# SUPPLIED DATA
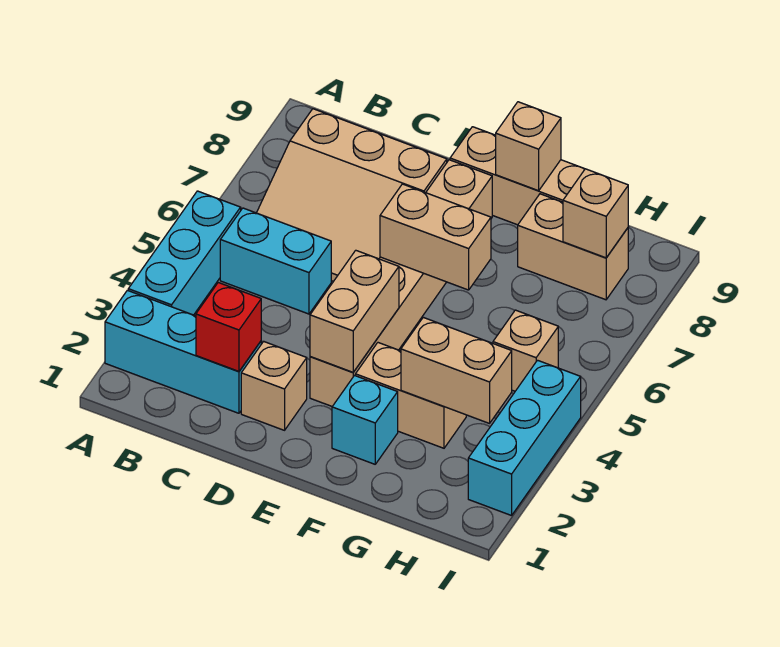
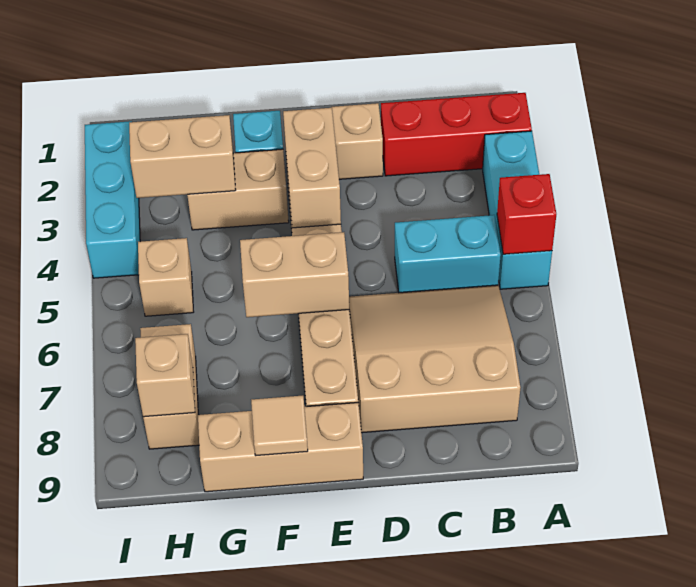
cyan brick A2:C2 level 1 -> red brick A2:C2 level 1
red brick C2 level 2 -> red brick A5 level 2
tan brick F9 level 2 -> tan tile F9 level 2
tan brick G8:H8 level 1 -> tan brick H7:H8 level 1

# TASK TO CARRY OUT
Line for line, retype the material exactly, omitting any pictures.

# PROBLEM SOLUTION
cyan brick A2:C2 level 1 -> red brick A2:C2 level 1
red brick C2 level 2 -> red brick A5 level 2
tan brick F9 level 2 -> tan tile F9 level 2
tan brick G8:H8 level 1 -> tan brick H7:H8 level 1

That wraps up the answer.